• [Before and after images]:
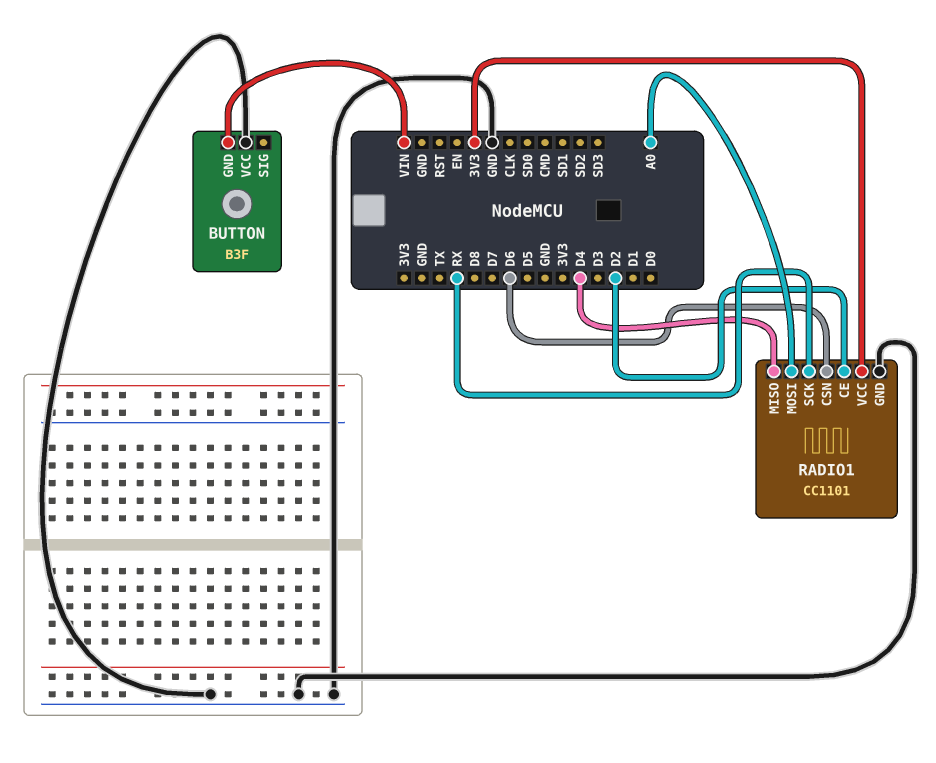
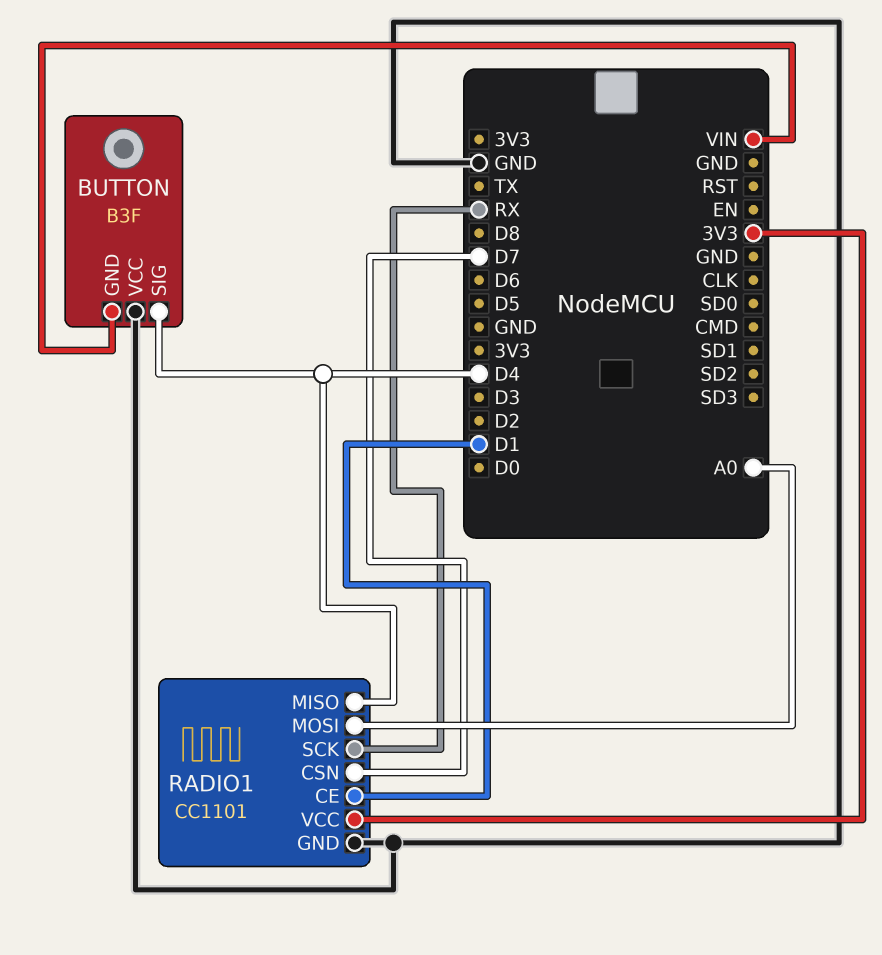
BUTTON pin SIG: none -> D4
RADIO1 pin CE: D2 -> D1
RADIO1 pin CSN: D6 -> D7

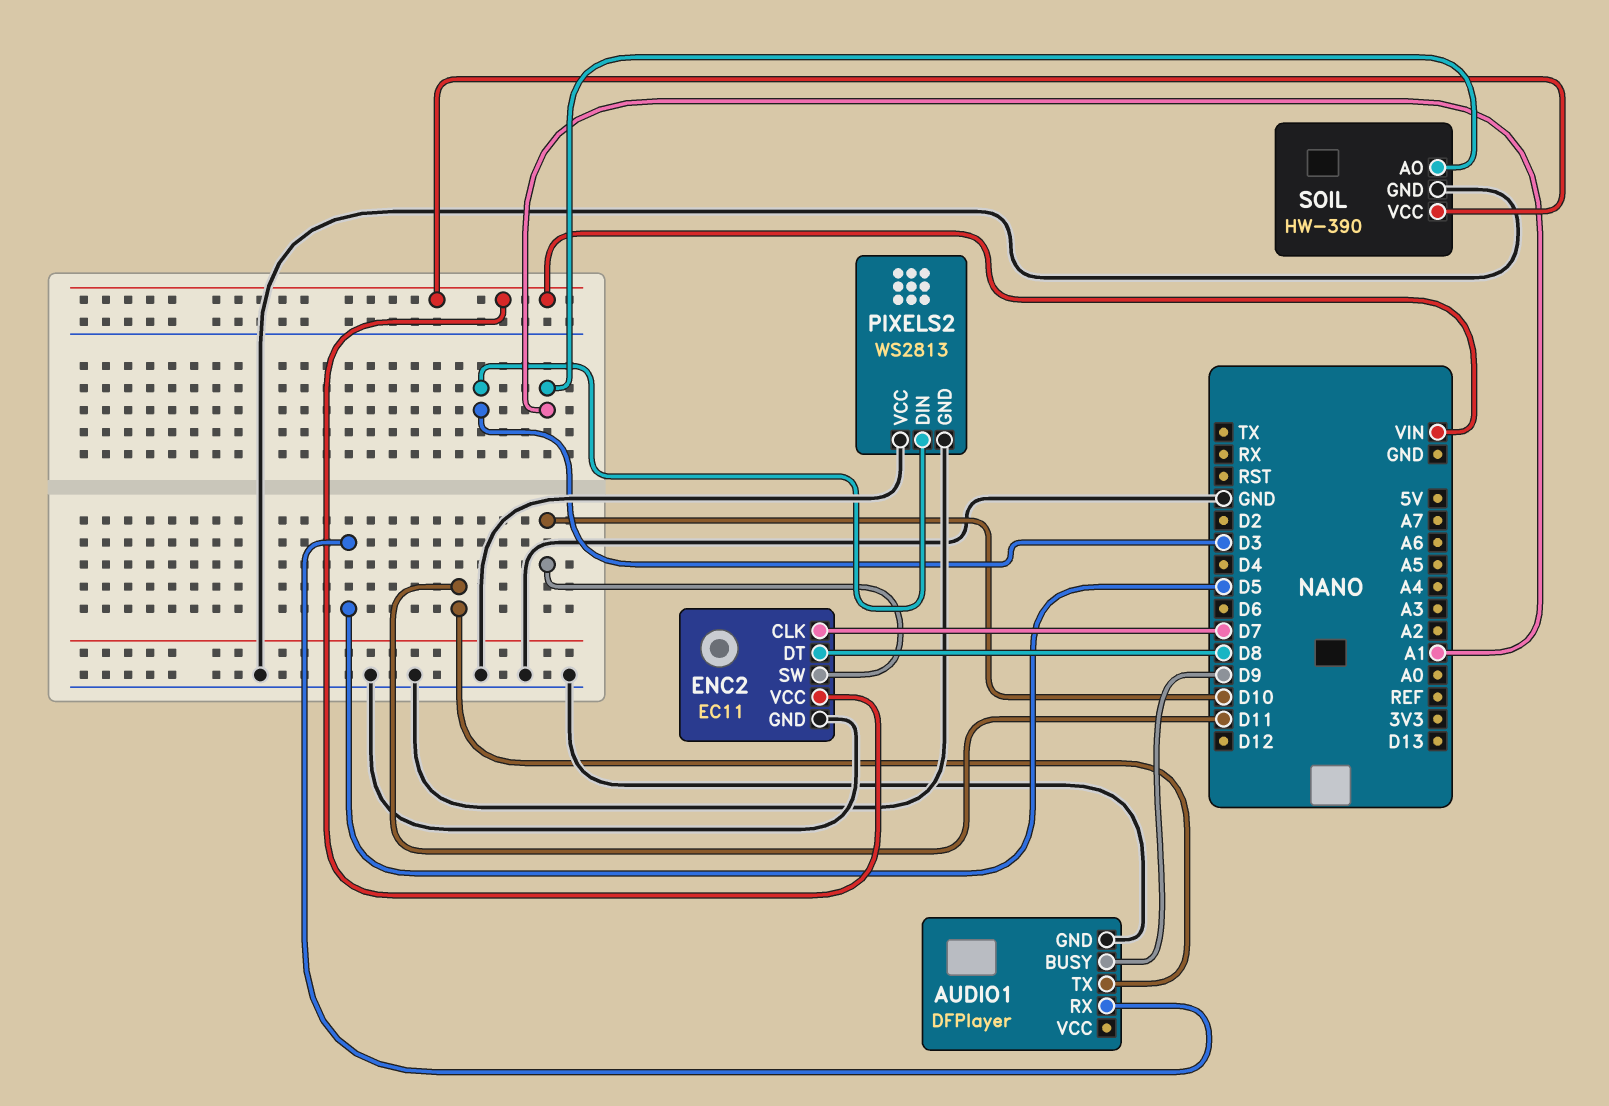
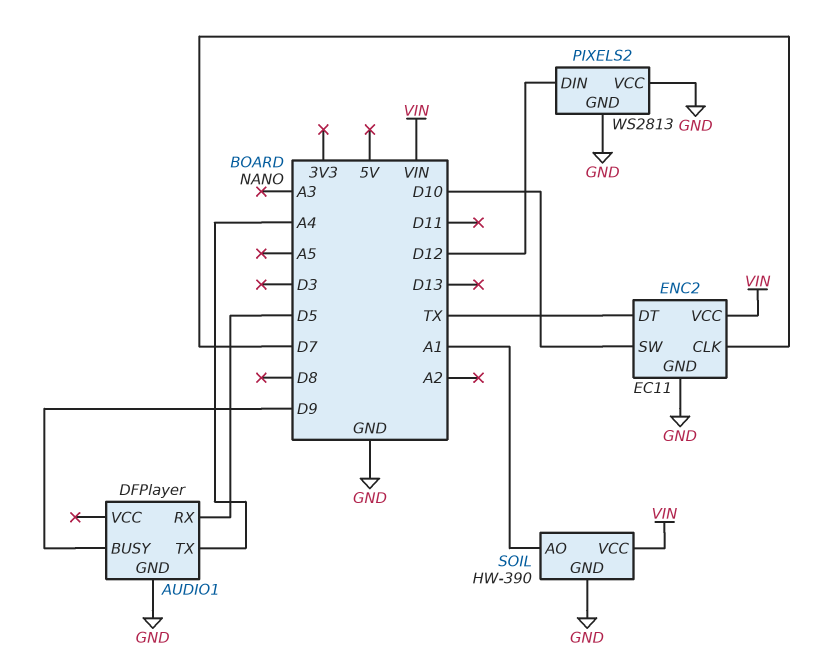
AUDIO1 pin TX: D11 -> A4
ENC2 pin DT: D8 -> TX
PIXELS2 pin DIN: D3 -> D12

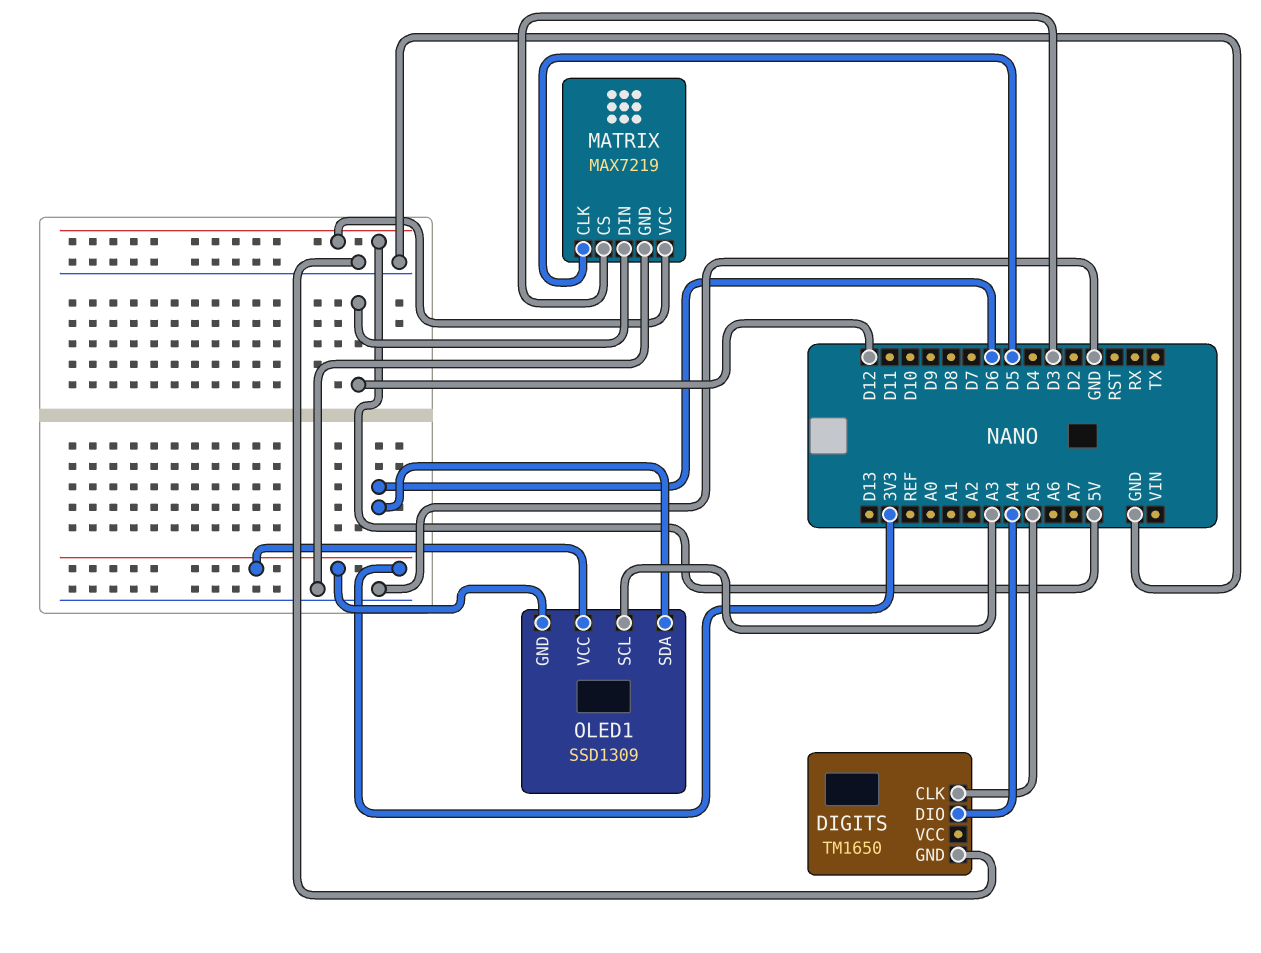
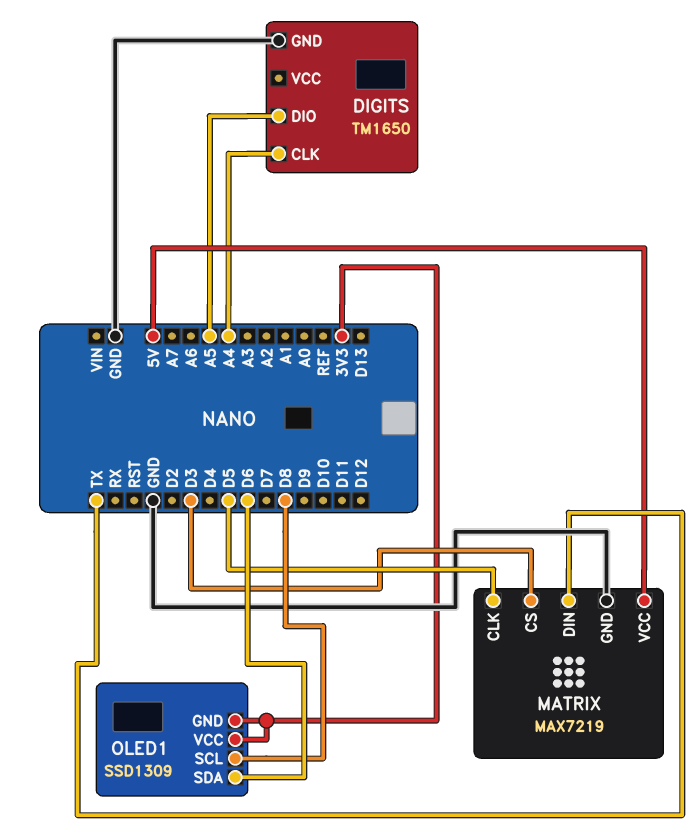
DIGITS pin CLK: A5 -> A4
DIGITS pin DIO: A4 -> A5
MATRIX pin DIN: D12 -> TX
OLED1 pin SCL: A3 -> D8

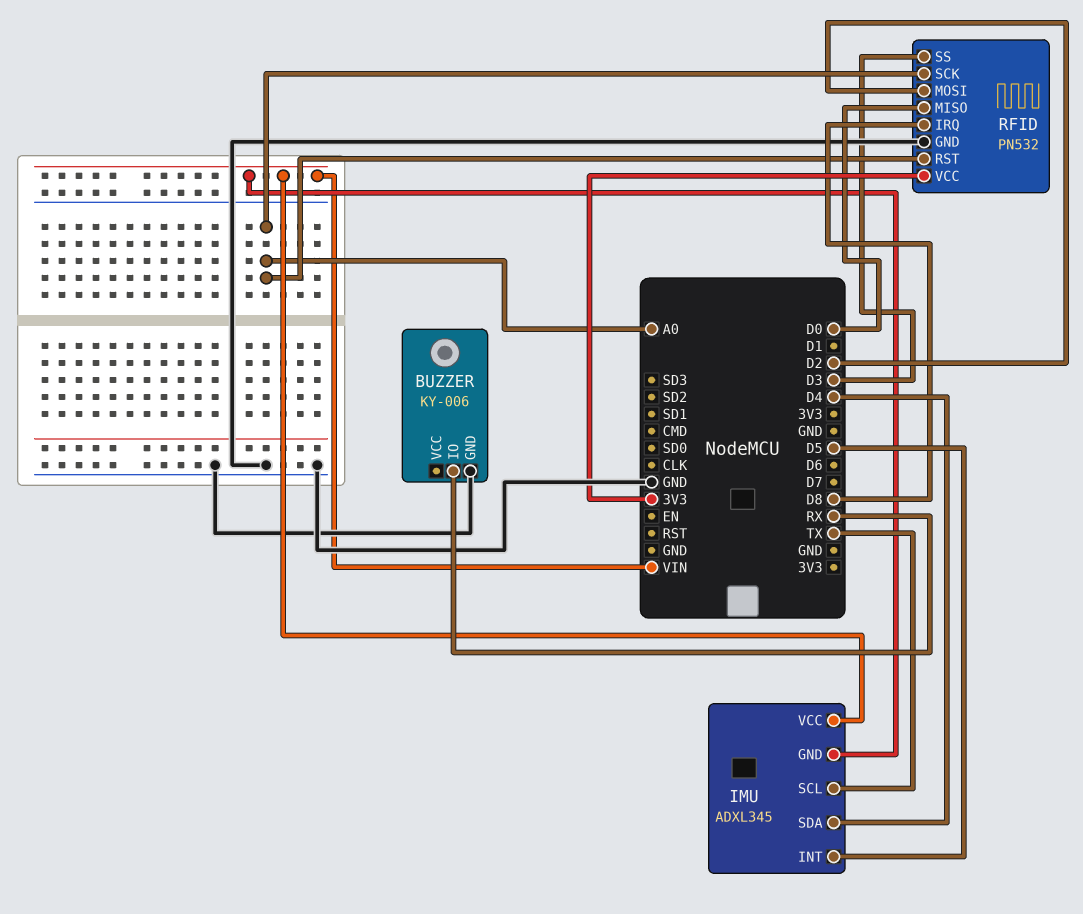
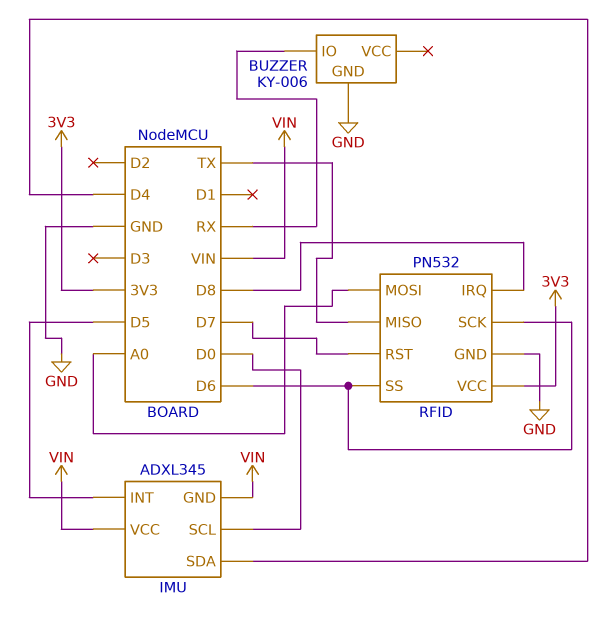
IMU pin SCL: TX -> D0
RFID pin MISO: D0 -> TX
RFID pin MOSI: D2 -> A0
RFID pin RST: A0 -> D7
RFID pin SCK: A0 -> D6
RFID pin SS: D3 -> D6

• [DIRECTIONS]: A single number is the whole answer here: the number of lines in the data that include "RFID".

• [PROBLEM SOLUTION]: 5